### What is expected:
Transcribe the entries below word for word, beginning at the line with "(407, 202) = (390, 239): red domino -> none" and stopping after the line with "(163, 168) = (671, 334): yellow cube -> none"; drop all pictures.

>>>

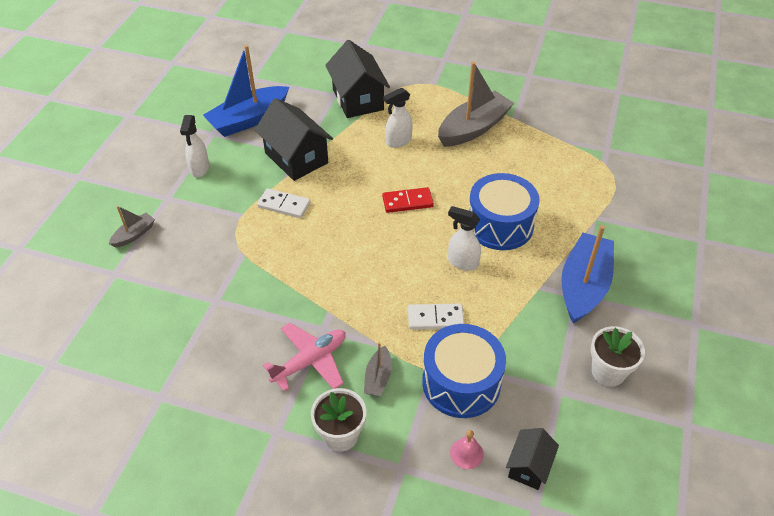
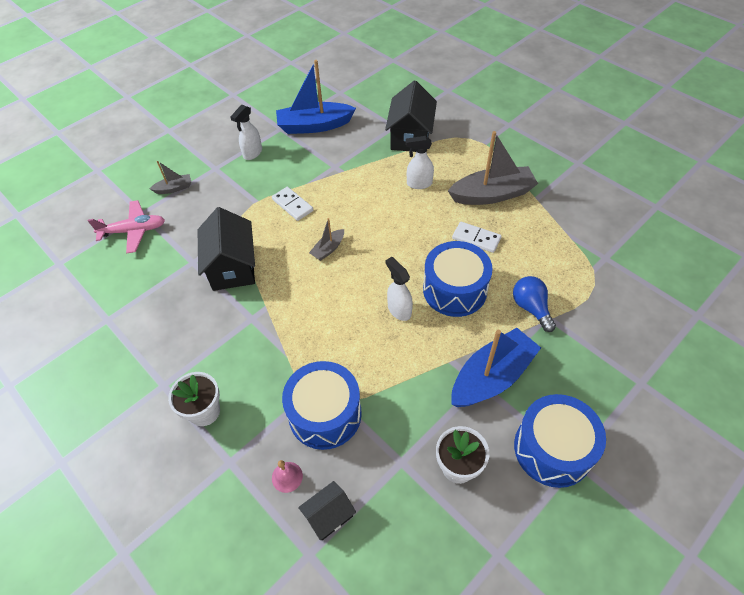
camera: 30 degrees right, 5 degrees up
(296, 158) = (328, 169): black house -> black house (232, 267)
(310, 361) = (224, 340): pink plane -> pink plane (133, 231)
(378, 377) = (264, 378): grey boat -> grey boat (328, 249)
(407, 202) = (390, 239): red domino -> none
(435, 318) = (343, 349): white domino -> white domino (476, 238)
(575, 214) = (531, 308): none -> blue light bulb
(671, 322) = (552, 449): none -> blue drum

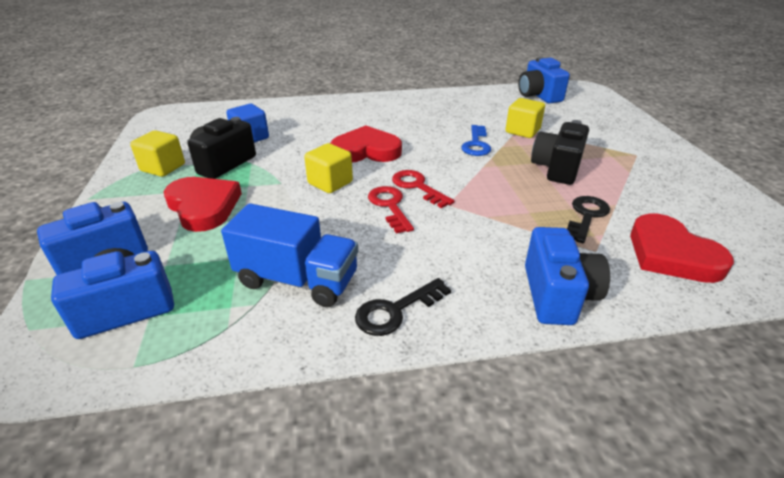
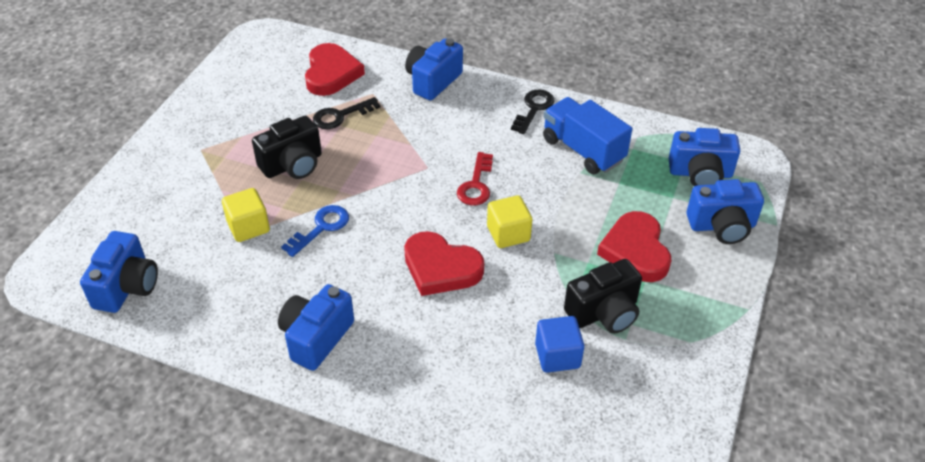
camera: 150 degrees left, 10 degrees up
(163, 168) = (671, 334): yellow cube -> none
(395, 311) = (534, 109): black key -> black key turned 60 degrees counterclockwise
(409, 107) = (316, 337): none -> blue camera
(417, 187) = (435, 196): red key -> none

<<<

### Finished task:
(407, 202) = (390, 239): red domino -> none
(435, 318) = (343, 349): white domino -> white domino (476, 238)
(575, 214) = (531, 308): none -> blue light bulb
(671, 322) = (552, 449): none -> blue drum

camera: 150 degrees left, 10 degrees up
(163, 168) = (671, 334): yellow cube -> none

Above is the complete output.